» **Work item**
From the records below, copy out exactly the lines from the one containing "yellow banana: [284,320,366,355]" to the one containing "red cactus: [81,113,142,173]", both included. Add nothing else.

» **Data provided**
+ + +

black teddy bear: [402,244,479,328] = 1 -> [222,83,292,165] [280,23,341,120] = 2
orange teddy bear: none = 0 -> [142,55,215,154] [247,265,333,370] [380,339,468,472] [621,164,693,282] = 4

+ + +

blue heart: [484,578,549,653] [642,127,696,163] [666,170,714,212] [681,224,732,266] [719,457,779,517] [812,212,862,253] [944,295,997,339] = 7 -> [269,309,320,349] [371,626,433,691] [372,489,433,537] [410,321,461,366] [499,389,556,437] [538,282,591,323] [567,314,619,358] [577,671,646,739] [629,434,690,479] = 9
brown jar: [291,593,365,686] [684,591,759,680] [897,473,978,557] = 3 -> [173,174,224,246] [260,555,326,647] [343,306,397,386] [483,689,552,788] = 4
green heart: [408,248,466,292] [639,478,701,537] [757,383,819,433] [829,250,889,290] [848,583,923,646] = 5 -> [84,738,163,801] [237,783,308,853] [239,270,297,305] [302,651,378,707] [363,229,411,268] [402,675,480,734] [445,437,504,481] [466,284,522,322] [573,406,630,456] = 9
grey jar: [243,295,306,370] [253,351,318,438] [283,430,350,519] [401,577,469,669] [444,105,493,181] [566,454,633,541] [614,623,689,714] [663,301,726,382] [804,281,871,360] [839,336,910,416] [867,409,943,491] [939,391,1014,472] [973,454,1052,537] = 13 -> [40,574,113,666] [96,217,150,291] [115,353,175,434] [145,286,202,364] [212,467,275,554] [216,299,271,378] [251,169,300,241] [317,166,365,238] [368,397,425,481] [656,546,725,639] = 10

+ + +

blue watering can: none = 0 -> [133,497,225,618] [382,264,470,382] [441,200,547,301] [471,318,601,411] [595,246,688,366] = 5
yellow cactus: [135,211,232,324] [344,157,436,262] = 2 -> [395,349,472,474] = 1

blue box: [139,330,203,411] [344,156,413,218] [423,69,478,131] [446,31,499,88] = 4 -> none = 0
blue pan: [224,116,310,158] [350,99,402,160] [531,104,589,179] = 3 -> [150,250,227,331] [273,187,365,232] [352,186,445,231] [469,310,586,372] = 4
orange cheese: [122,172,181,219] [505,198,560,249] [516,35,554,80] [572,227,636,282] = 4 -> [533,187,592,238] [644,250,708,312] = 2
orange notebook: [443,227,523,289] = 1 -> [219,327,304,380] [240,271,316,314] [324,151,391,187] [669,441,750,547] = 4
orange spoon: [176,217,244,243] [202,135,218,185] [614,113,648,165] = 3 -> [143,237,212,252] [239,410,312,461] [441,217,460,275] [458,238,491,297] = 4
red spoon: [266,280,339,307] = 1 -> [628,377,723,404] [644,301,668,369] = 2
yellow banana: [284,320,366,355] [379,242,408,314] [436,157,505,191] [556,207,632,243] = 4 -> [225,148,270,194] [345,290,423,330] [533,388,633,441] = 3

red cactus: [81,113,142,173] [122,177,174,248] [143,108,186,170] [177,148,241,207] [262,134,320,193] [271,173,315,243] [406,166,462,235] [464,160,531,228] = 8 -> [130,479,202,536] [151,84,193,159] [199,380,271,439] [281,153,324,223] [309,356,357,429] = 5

+ + +

» **Written reply**
yellow banana: [284,320,366,355] [379,242,408,314] [436,157,505,191] [556,207,632,243] = 4 -> [225,148,270,194] [345,290,423,330] [533,388,633,441] = 3

red cactus: [81,113,142,173] [122,177,174,248] [143,108,186,170] [177,148,241,207] [262,134,320,193] [271,173,315,243] [406,166,462,235] [464,160,531,228] = 8 -> [130,479,202,536] [151,84,193,159] [199,380,271,439] [281,153,324,223] [309,356,357,429] = 5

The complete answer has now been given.